DATA EXCERPTS:
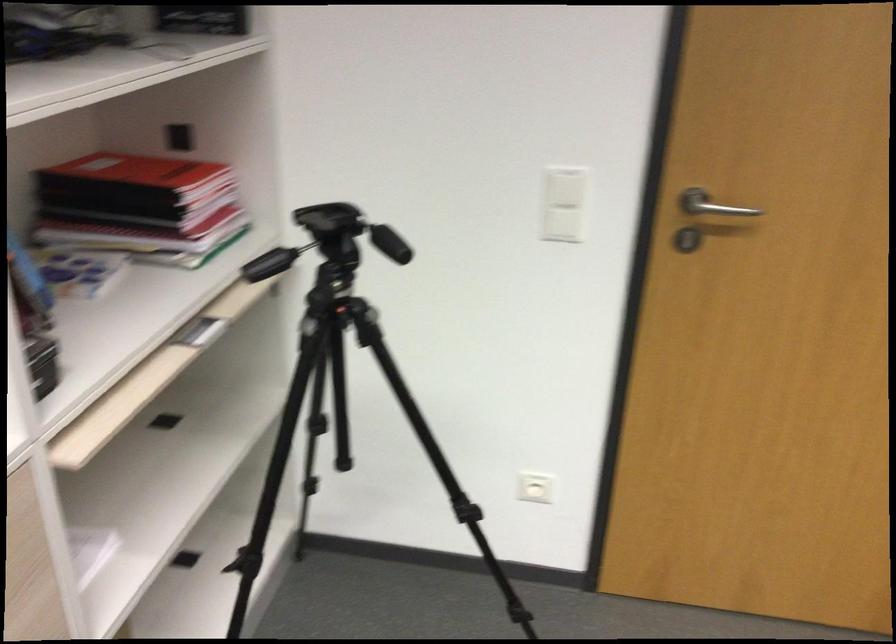
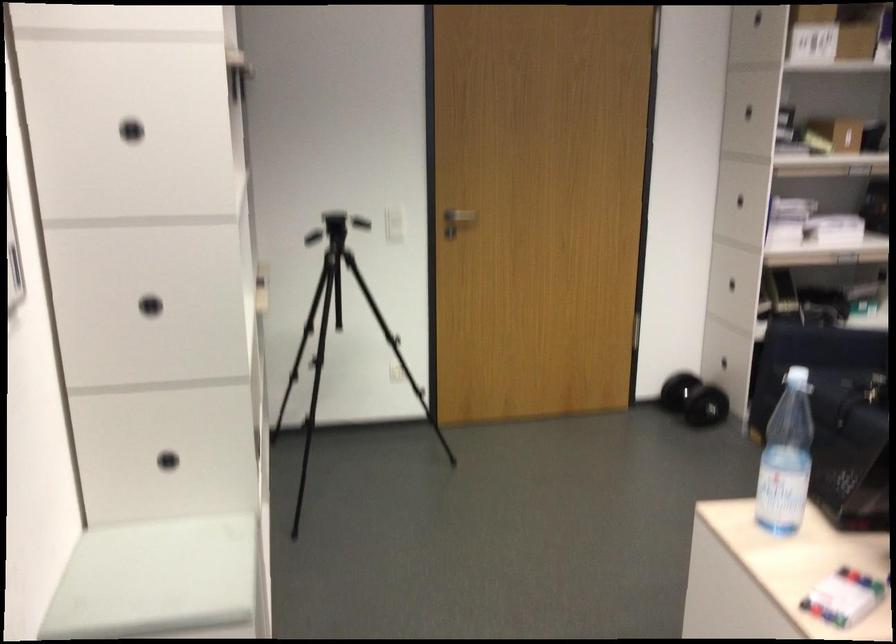
In the second image, find the point that corresponds to pixel 476 412 in the first image.

(339, 334)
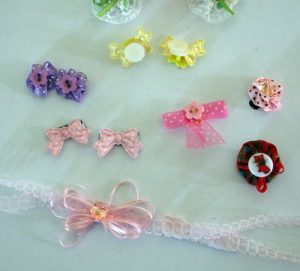
Find the location of a particular element. The height and width of the screenshot is (271, 300). table is located at coordinates (260, 44).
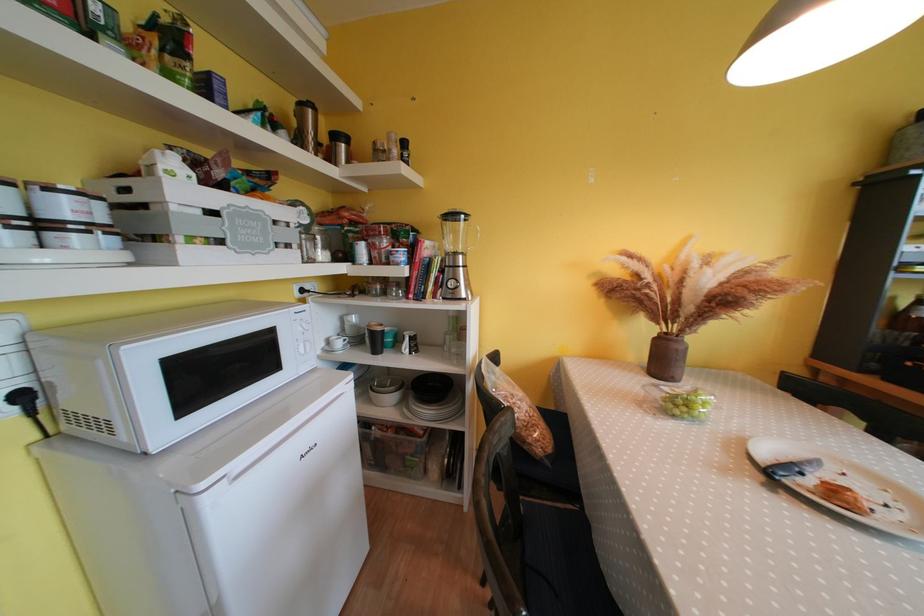
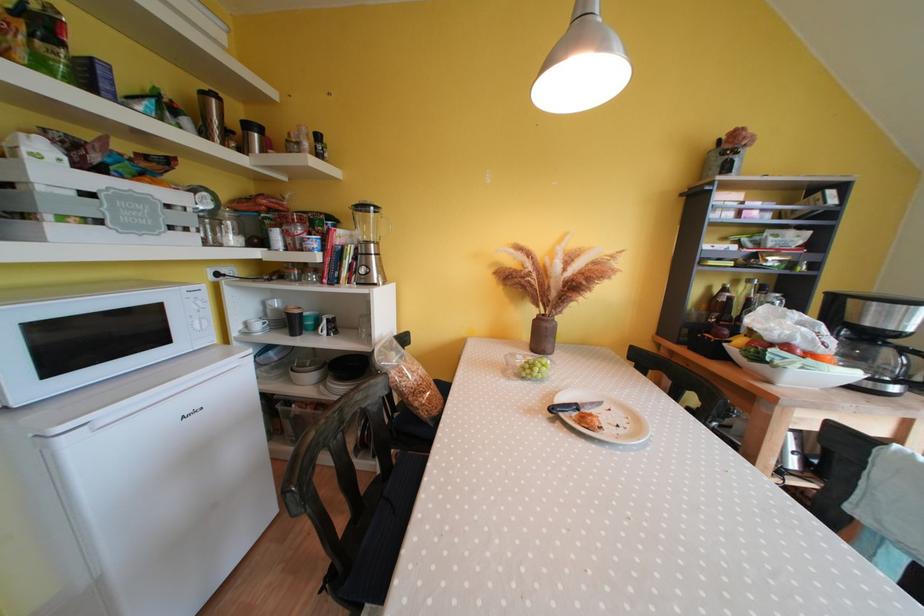
In the second image, find the point that corresponds to [379,337] in the first image.

(296, 318)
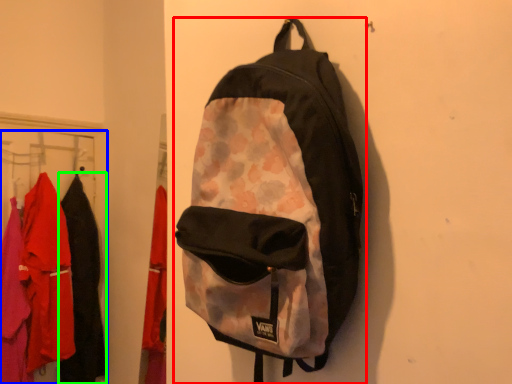
Question: Based on their relative distances, which object is farther from backpack (highlighted by a red box)? Choose from closet (highlighted by a blue box) and clothing (highlighted by a green box).

Choices:
 (A) closet
 (B) clothing

Answer: (B)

OBJECTIVE:
Copy out all the lines above without any changes, and leave out the pictures.

RESULT OF THIS TASK:
In the second image, find the point that corresponds to pixel 476 412 in the first image.

(339, 334)
Find the location of a particular element. The height and width of the screenshot is (271, 300). table is located at coordinates (260, 44).
In the second image, find the point that corresponds to [379,337] in the first image.

(296, 318)
Question: Based on their relative distances, which object is farther from backpack (highlighted by a red box)? Choose from closet (highlighted by a blue box) and clothing (highlighted by a green box).

Choices:
 (A) closet
 (B) clothing

Answer: (B)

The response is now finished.